- [Material]
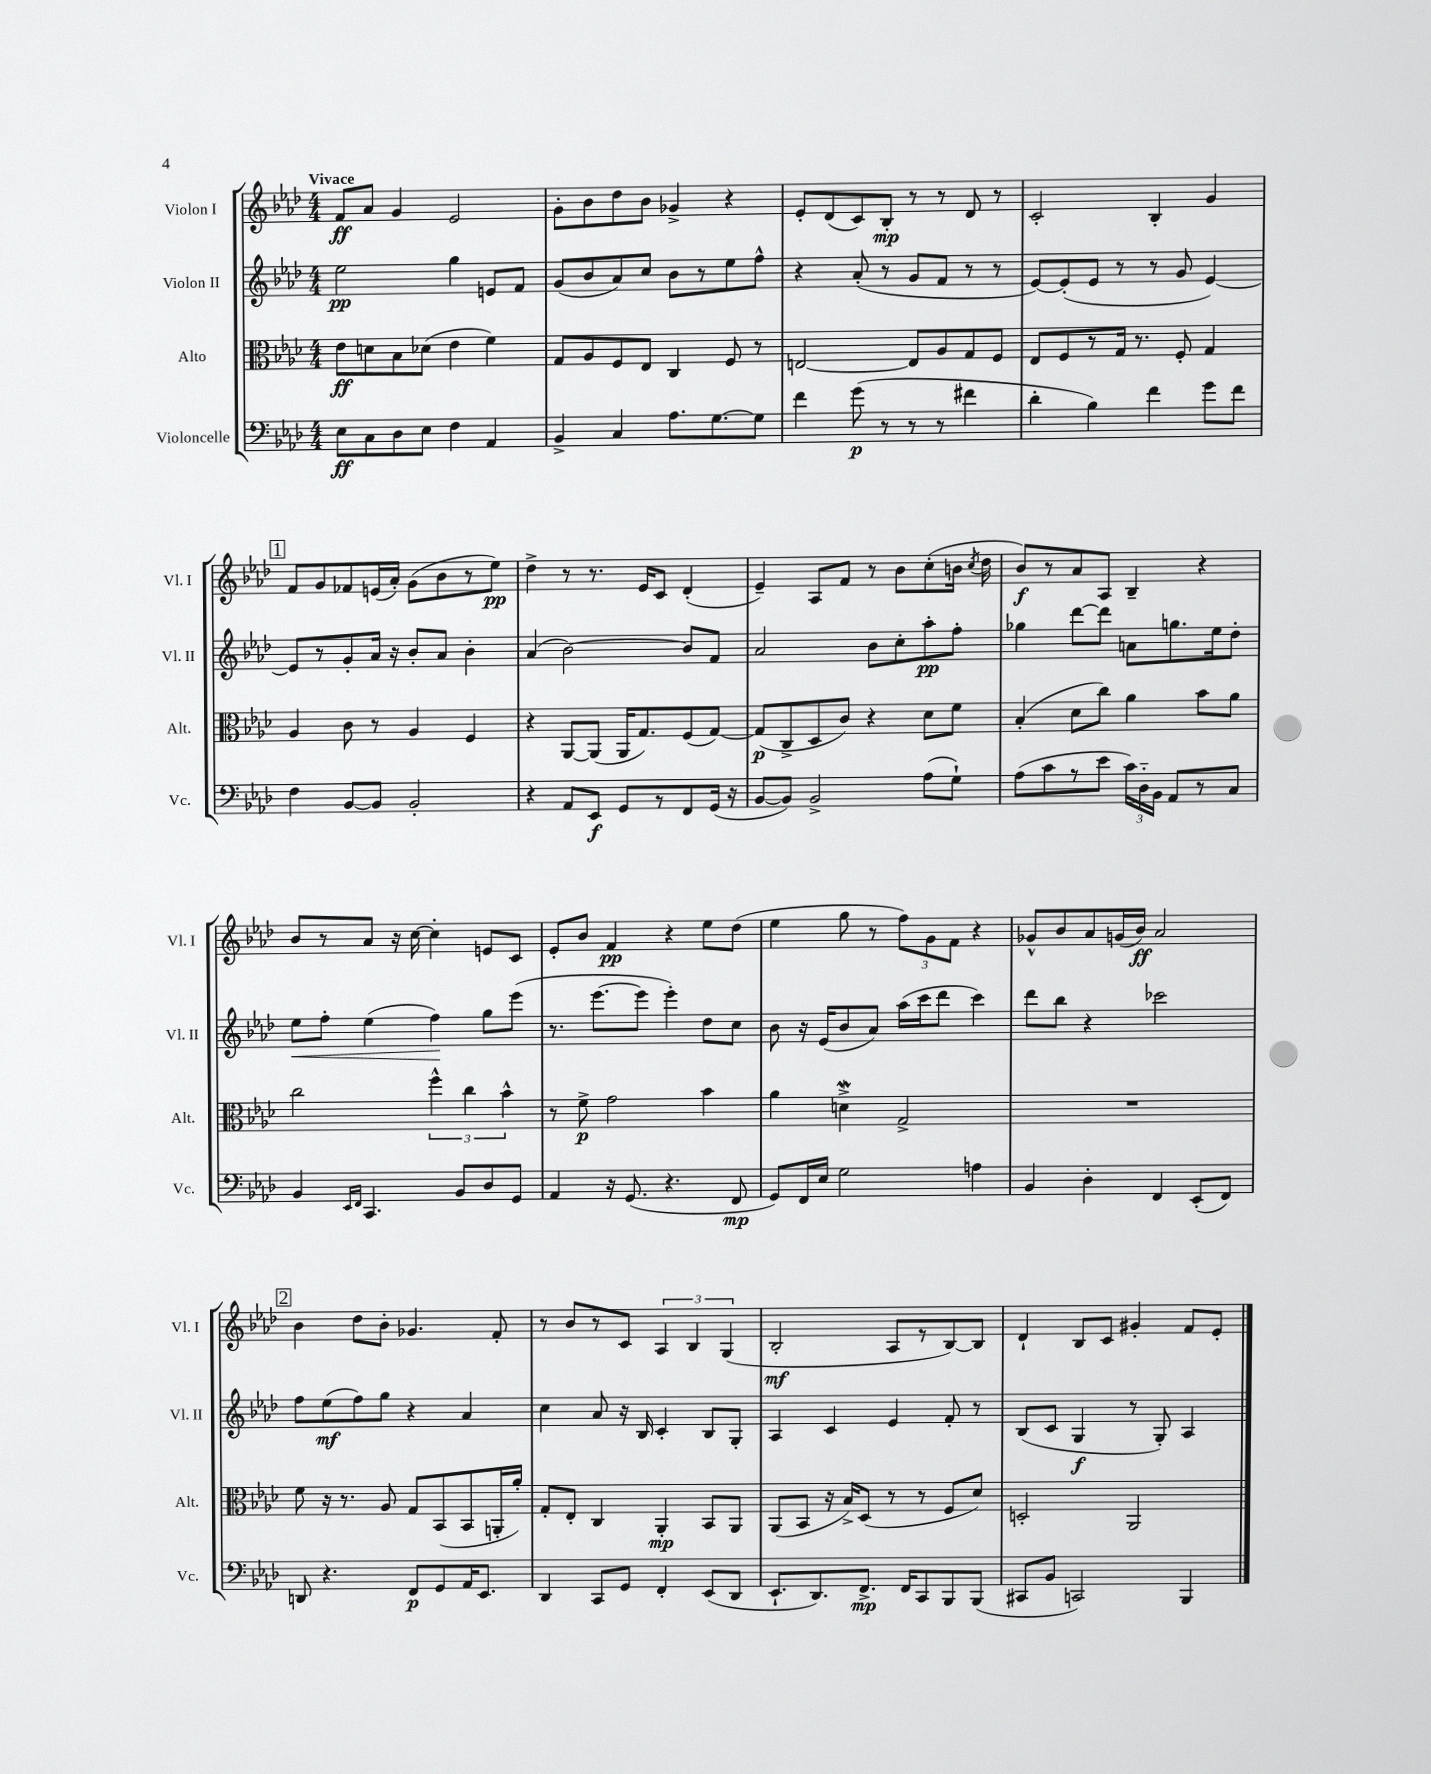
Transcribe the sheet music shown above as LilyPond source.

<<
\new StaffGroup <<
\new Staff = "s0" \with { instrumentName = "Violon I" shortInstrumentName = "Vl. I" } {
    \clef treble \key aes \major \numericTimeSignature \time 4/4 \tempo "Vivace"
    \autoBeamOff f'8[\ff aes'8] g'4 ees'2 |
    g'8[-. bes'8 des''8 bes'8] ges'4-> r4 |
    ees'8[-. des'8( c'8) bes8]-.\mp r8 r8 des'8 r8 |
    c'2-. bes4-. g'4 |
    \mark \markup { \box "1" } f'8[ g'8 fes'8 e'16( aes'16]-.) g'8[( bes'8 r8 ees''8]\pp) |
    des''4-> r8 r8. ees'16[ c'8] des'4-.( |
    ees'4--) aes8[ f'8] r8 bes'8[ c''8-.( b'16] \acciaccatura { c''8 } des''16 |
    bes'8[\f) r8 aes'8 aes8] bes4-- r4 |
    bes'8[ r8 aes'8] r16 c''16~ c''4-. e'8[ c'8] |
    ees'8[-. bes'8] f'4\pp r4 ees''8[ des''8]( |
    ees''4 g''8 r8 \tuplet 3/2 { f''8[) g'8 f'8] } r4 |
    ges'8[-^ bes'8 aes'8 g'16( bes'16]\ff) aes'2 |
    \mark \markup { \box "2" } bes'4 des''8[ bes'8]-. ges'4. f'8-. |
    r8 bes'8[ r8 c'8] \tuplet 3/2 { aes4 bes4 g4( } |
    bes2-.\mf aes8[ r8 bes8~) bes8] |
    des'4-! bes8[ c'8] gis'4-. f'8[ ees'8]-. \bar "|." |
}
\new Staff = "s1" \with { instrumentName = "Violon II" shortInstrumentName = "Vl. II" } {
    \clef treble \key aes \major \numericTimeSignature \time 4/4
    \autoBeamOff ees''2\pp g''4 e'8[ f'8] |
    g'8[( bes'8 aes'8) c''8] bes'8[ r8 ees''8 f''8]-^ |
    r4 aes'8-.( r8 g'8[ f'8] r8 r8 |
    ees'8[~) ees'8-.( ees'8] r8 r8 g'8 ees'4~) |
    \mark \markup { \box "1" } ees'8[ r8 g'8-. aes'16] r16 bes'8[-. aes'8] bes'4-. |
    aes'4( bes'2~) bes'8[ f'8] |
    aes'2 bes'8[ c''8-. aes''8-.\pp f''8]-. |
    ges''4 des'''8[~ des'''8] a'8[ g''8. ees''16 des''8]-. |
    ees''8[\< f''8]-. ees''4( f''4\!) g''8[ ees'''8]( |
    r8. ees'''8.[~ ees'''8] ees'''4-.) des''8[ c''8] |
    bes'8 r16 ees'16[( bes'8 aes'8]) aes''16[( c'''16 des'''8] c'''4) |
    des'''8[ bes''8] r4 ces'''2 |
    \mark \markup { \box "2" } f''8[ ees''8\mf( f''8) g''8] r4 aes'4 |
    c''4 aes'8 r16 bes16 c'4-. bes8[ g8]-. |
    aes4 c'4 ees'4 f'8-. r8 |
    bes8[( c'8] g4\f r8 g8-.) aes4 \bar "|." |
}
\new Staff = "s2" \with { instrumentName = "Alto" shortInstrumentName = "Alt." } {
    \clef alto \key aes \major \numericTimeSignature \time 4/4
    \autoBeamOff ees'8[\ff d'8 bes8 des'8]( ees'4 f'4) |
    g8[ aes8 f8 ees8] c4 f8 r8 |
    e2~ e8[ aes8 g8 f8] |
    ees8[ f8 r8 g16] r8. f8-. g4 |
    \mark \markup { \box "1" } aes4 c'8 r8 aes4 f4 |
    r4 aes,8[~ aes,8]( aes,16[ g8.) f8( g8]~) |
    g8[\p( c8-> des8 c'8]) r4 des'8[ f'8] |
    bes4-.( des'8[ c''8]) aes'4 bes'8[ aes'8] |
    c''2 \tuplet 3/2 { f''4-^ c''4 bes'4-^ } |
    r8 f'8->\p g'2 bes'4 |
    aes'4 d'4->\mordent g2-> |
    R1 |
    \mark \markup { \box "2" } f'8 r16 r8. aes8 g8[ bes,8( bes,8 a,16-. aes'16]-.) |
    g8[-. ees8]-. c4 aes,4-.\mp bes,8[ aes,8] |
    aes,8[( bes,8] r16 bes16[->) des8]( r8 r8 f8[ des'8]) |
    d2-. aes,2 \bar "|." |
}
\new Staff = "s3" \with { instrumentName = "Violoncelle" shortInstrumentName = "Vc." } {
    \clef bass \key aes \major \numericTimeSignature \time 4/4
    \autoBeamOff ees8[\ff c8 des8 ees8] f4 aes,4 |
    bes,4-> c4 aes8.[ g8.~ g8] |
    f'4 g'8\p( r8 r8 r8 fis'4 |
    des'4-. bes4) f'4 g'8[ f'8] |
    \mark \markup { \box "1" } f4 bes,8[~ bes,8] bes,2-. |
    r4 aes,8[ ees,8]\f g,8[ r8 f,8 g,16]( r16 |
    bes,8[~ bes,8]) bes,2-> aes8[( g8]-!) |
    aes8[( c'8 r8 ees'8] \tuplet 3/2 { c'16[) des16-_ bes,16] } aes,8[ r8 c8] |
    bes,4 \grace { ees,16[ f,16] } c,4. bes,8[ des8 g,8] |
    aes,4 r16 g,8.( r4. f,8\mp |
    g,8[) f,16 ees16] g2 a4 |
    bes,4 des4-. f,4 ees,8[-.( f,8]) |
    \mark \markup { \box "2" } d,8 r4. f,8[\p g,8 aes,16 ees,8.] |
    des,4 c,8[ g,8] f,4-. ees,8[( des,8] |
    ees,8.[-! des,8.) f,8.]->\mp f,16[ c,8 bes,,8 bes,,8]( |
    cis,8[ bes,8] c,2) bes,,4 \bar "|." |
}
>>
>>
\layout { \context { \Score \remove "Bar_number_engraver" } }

- [Problem details]
Please pull out every row above that contains the string "major".

- [Expected answer]
    \clef treble \key aes \major \numericTimeSignature \time 4/4 \tempo "Vivace"
    \clef treble \key aes \major \numericTimeSignature \time 4/4
    \clef alto \key aes \major \numericTimeSignature \time 4/4
    \clef bass \key aes \major \numericTimeSignature \time 4/4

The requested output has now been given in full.